• **Task item**: Each line from the one containing "(139, 335) = (228, 431): red" through the last line of the material below is to be transcribed exactly, with nothing else included.

• **Data below**:
########################################
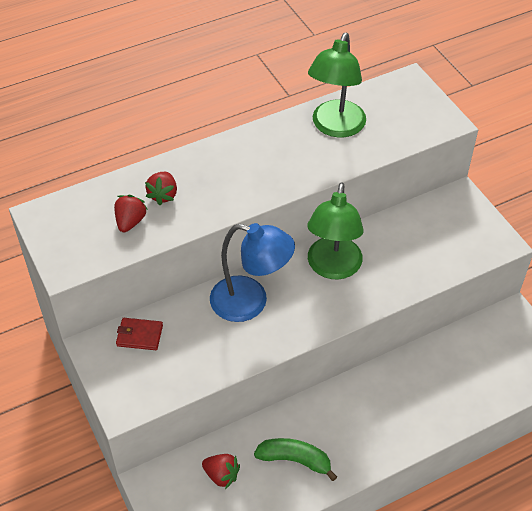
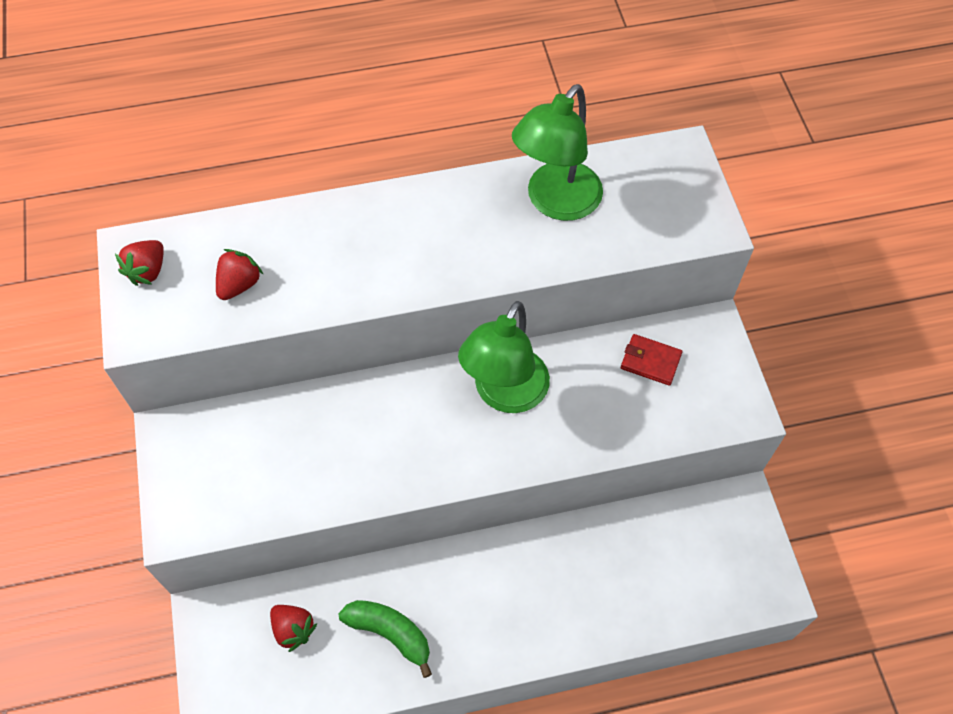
camera: 15 degrees right, 10 degrees up
(139, 335) = (228, 431): red wallet -> red wallet (650, 361)
(163, 195) = (294, 255): red strawberry -> red strawberry (148, 271)
(250, 302) = (382, 418): blue lamp -> none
########################################
• **Result of this exercise**:
(139, 335) = (228, 431): red wallet -> red wallet (650, 361)
(163, 195) = (294, 255): red strawberry -> red strawberry (148, 271)
(250, 302) = (382, 418): blue lamp -> none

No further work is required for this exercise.